# Task statement
Collect all lines below with the string "headphones".

· · · ·

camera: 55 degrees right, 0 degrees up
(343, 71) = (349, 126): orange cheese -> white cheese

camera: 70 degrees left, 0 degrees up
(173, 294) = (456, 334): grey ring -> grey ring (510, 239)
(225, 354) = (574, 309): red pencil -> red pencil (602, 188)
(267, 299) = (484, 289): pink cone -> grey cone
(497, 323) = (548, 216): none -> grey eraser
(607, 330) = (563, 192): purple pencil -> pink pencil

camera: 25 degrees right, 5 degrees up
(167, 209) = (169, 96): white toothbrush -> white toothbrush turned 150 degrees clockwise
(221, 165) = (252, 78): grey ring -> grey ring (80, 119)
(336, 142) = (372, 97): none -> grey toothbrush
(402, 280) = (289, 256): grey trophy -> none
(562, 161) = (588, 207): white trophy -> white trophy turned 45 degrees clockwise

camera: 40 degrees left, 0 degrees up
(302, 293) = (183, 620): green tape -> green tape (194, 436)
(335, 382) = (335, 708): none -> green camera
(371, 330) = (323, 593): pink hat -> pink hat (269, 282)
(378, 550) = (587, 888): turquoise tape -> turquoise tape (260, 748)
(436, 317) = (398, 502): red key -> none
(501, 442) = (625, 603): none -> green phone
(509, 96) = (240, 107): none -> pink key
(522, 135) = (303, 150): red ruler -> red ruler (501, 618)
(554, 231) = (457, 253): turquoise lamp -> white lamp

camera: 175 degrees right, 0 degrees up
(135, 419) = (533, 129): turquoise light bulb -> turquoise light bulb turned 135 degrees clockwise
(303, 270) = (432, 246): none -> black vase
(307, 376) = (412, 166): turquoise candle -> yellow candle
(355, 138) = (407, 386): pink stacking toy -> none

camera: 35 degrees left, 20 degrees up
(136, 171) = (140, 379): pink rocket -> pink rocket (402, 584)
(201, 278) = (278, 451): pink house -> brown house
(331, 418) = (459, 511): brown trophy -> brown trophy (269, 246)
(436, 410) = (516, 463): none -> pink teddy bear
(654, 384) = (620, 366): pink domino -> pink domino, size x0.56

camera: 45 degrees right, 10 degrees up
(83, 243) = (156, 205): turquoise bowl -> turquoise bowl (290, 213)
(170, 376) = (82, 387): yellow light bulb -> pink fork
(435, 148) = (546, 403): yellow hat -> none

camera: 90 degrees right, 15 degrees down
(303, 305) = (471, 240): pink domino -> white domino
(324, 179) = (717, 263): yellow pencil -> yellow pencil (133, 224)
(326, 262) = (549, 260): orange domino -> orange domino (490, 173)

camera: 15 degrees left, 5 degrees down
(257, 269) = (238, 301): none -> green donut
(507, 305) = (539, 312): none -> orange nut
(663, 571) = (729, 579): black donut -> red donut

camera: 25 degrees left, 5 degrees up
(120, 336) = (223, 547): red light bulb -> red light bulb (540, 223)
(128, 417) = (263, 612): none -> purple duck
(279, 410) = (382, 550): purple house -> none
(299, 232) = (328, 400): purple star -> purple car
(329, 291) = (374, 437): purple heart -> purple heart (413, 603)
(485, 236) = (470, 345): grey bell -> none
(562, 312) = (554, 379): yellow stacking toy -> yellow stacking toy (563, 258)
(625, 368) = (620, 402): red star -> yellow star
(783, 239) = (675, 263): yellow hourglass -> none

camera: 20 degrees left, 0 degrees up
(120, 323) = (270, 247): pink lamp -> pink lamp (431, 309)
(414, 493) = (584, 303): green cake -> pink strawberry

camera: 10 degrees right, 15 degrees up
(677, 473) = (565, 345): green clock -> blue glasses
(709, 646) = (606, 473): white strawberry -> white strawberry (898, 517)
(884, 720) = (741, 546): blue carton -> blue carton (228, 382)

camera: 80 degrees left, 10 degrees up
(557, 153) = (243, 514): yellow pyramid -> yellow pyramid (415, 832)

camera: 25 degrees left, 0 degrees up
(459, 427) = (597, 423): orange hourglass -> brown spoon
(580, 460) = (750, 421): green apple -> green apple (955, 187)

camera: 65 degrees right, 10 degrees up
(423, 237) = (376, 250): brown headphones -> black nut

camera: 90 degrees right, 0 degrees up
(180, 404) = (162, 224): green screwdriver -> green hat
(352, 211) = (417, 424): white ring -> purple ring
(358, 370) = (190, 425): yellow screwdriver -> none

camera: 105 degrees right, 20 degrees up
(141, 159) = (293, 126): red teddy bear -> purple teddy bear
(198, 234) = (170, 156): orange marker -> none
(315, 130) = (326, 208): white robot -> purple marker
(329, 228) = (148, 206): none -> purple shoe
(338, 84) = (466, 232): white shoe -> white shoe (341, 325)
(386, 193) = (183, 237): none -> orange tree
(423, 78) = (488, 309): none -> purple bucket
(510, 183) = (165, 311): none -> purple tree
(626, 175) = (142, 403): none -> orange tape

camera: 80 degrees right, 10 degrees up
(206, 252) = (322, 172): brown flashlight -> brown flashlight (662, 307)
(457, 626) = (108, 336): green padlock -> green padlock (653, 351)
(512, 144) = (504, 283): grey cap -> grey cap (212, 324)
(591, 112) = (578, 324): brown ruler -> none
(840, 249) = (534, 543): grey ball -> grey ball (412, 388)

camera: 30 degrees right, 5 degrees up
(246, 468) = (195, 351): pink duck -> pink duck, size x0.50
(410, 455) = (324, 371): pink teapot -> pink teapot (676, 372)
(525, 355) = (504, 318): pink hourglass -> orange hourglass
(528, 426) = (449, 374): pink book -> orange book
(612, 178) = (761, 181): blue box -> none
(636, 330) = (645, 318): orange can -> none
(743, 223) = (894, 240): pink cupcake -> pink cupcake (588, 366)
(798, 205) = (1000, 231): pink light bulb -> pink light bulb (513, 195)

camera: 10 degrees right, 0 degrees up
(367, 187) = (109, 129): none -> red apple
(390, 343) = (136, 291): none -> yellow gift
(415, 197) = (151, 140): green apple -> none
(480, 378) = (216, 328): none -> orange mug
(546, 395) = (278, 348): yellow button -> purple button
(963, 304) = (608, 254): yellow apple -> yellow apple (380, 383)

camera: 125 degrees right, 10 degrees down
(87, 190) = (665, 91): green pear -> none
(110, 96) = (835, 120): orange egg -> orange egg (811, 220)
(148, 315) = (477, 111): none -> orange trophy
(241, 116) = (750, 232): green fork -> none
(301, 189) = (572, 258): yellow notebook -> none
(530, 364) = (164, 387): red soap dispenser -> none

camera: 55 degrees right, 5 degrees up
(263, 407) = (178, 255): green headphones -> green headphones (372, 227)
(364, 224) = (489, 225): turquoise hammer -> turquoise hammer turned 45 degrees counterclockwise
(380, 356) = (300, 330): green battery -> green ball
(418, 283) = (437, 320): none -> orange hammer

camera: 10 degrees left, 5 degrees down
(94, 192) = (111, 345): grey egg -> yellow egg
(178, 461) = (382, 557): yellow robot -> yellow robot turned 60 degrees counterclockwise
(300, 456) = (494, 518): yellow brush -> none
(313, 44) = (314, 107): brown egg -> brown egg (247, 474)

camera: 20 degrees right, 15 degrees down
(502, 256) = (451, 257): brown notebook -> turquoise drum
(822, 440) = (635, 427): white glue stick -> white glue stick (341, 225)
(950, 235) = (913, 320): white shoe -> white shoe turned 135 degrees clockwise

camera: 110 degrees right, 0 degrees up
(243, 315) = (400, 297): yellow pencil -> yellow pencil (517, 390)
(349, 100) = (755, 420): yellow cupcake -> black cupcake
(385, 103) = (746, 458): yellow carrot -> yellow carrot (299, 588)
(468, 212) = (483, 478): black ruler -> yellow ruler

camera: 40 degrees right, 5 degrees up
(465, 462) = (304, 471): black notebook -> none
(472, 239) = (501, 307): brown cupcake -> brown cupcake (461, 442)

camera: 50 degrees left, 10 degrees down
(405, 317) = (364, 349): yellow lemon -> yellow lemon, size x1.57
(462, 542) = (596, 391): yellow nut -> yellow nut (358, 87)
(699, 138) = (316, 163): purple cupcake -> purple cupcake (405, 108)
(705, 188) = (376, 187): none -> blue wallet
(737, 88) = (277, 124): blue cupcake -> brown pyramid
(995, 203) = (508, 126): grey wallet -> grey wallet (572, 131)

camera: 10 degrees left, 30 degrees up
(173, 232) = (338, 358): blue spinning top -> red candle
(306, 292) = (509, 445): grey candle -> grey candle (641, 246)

· · · ·

# Response box
(423, 237) = (376, 250): brown headphones -> black nut
(263, 407) = (178, 255): green headphones -> green headphones (372, 227)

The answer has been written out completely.